(Source records)

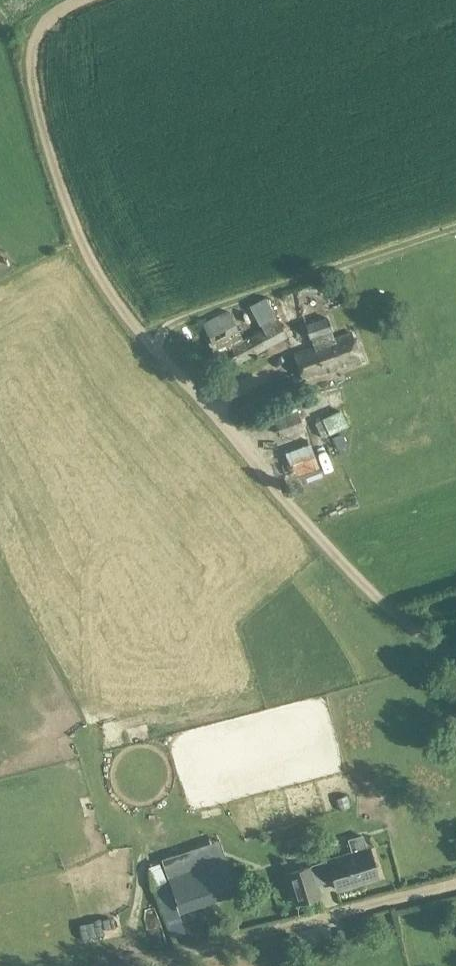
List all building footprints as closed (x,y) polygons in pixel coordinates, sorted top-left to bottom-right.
[(235,340),(240,352),(283,332),(263,290),(246,298),(261,328),(235,340)] [(232,342),(222,316),(196,325),(205,351),(232,342)] [(313,347),(295,354),(304,381),(361,361),(351,335),(334,341),(327,319),(306,326),(313,347)] [(271,410),(280,437),(304,428),(294,401),(271,410)] [(371,433),(383,429),(379,416),(366,420),(371,433)] [(279,444),(285,469),(310,463),(304,438),(279,444)] [(217,837),(160,857),(178,910),(235,890),(217,837)] [(324,863),(333,893),(380,878),(371,849),(324,863)] [(287,873),(296,902),(319,895),(310,866),(287,873)]
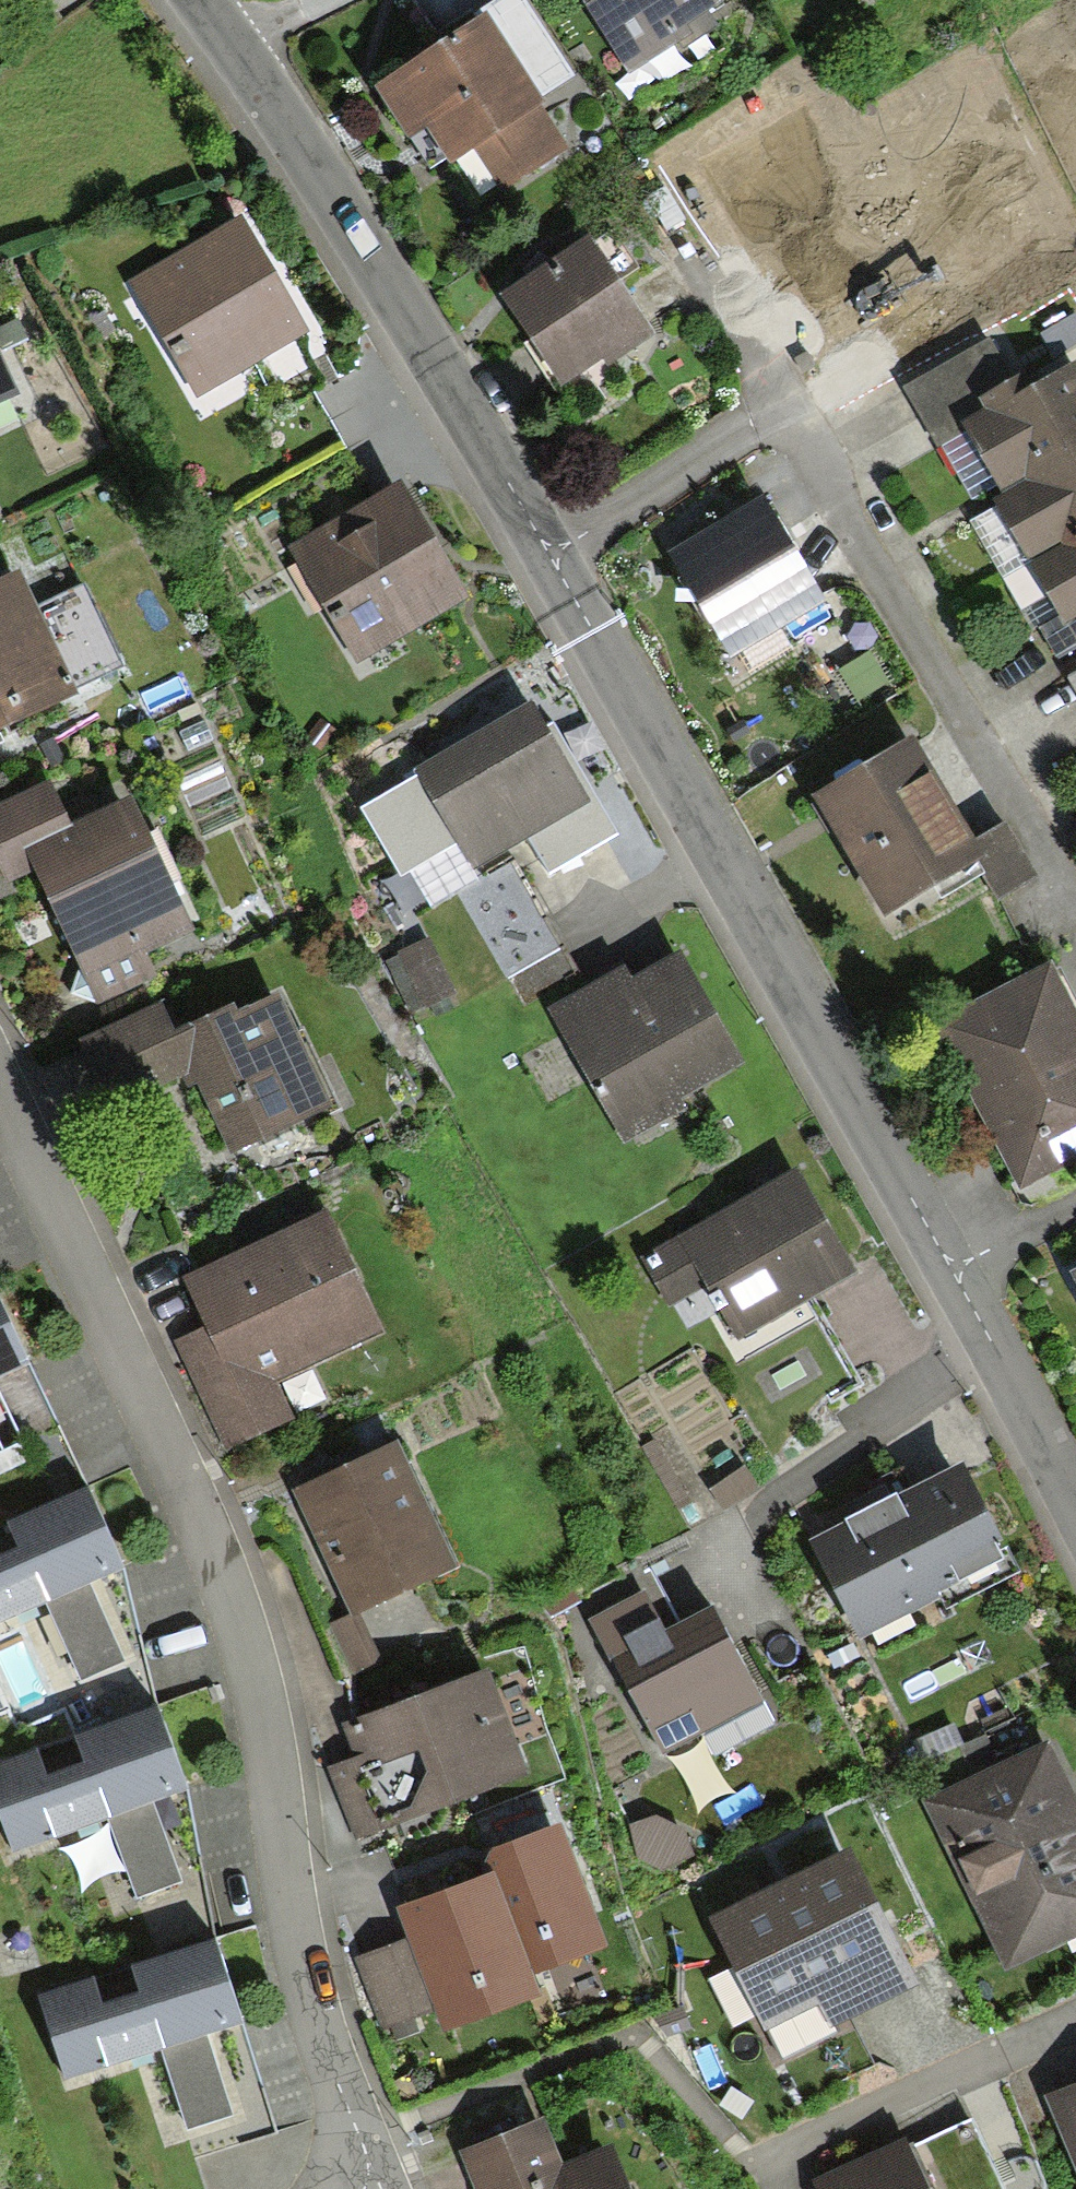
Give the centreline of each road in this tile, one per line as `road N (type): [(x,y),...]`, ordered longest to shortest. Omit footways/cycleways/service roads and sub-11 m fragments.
road 1 (residential): [(380,2188),(311,2004),(270,1743),(235,1600),(180,1466),(0,1090)]
road 2 (unclassified): [(949,1268),(550,553)]
road 3 (unclassified): [(550,553),(336,196),(203,0)]
road 4 (residential): [(1075,895),(787,402)]
road 5 (residential): [(550,553),(787,402)]
road 6 (unclassified): [(1075,1504),(949,1268)]
road 7 (residential): [(949,1268),(1075,1204)]

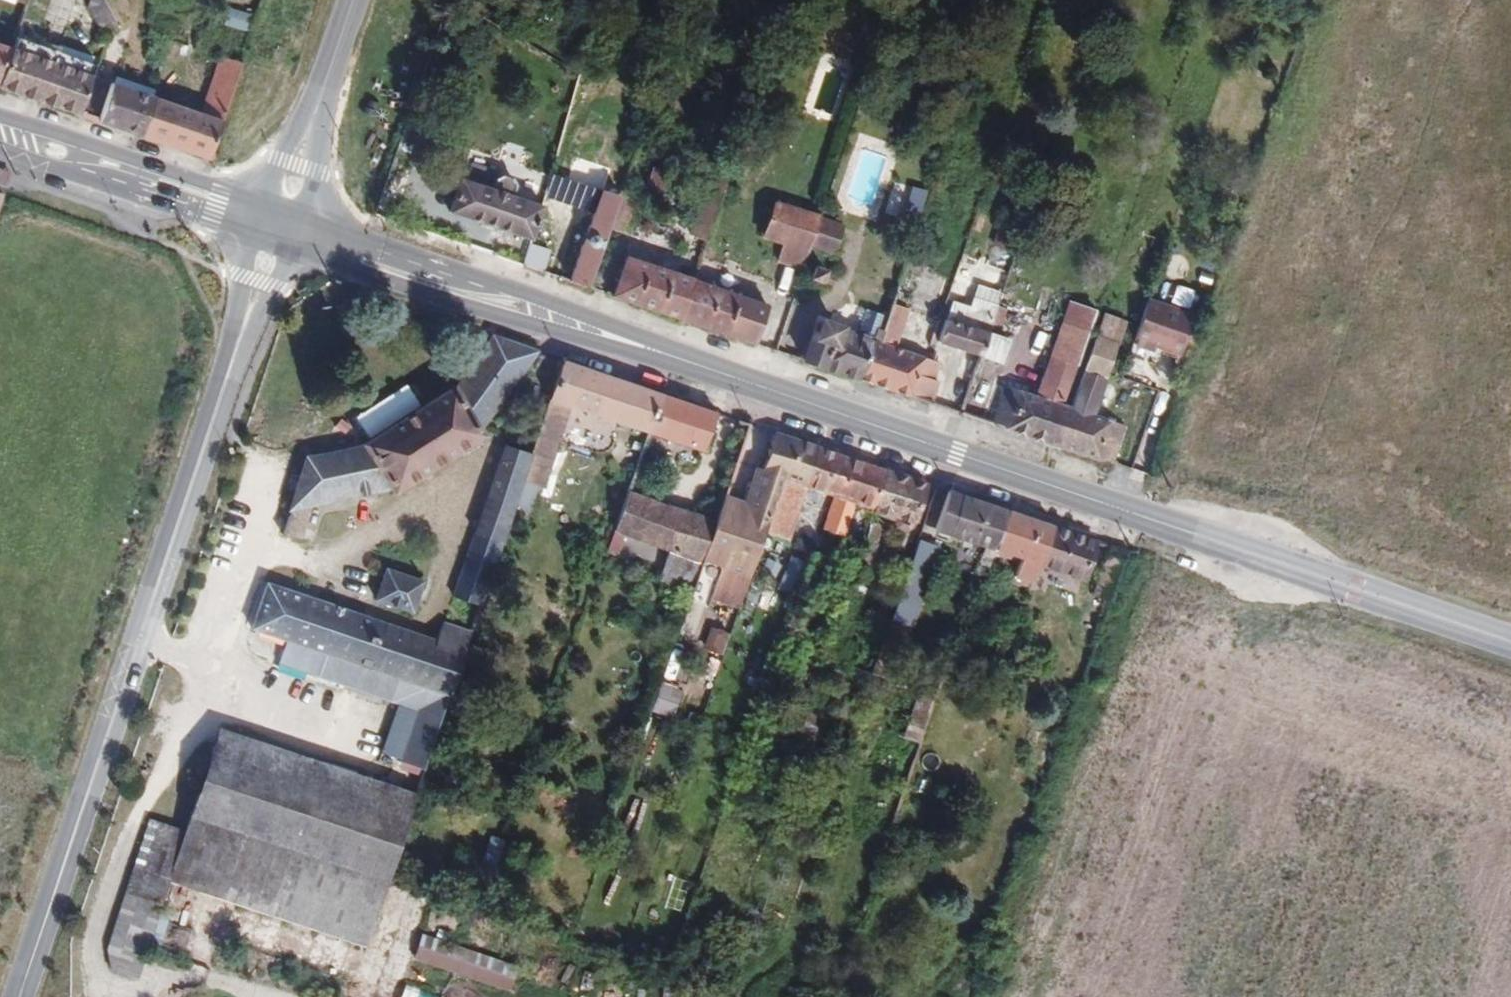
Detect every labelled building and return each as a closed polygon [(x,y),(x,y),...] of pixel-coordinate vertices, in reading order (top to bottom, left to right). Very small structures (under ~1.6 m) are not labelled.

**WHAT IS EXPECTED**
Transcribe the records in full and exactly. Pictures stay out.

**RESPONSE TO THE EXERCISE**
List all building footprints as closed (x,y) polygons in pixel coordinates, sorted top-left to bottom-right.
[(235,340),(240,352),(283,332),(263,290),(246,298),(261,328),(235,340)] [(232,342),(222,316),(196,325),(205,351),(232,342)] [(313,347),(295,354),(304,381),(361,361),(351,335),(334,341),(327,319),(306,326),(313,347)] [(271,410),(280,437),(304,428),(294,401),(271,410)] [(371,433),(383,429),(379,416),(366,420),(371,433)] [(279,444),(285,469),(310,463),(304,438),(279,444)] [(217,837),(160,857),(178,910),(235,890),(217,837)] [(324,863),(333,893),(380,878),(371,849),(324,863)] [(287,873),(296,902),(319,895),(310,866),(287,873)]
Give the centreline of each road in this tile, one per line as `road N (type): [(x,y),...]`, ordered longest to shortest. Omit footways/cycleways/service roads and sub-11 m fragments.
road 1 (residential): [(380,2188),(311,2004),(270,1743),(235,1600),(180,1466),(0,1090)]
road 2 (unclassified): [(949,1268),(550,553)]
road 3 (unclassified): [(550,553),(336,196),(203,0)]
road 4 (residential): [(1075,895),(787,402)]
road 5 (residential): [(550,553),(787,402)]
road 6 (unclassified): [(1075,1504),(949,1268)]
road 7 (residential): [(949,1268),(1075,1204)]

Detect every labelled building and return each as a closed polygon [(x,y),(x,y),...] of pixel-coordinate vertices, in reading order (top to bottom, left to right). Very small structures (under ~1.6 m) are not labelled.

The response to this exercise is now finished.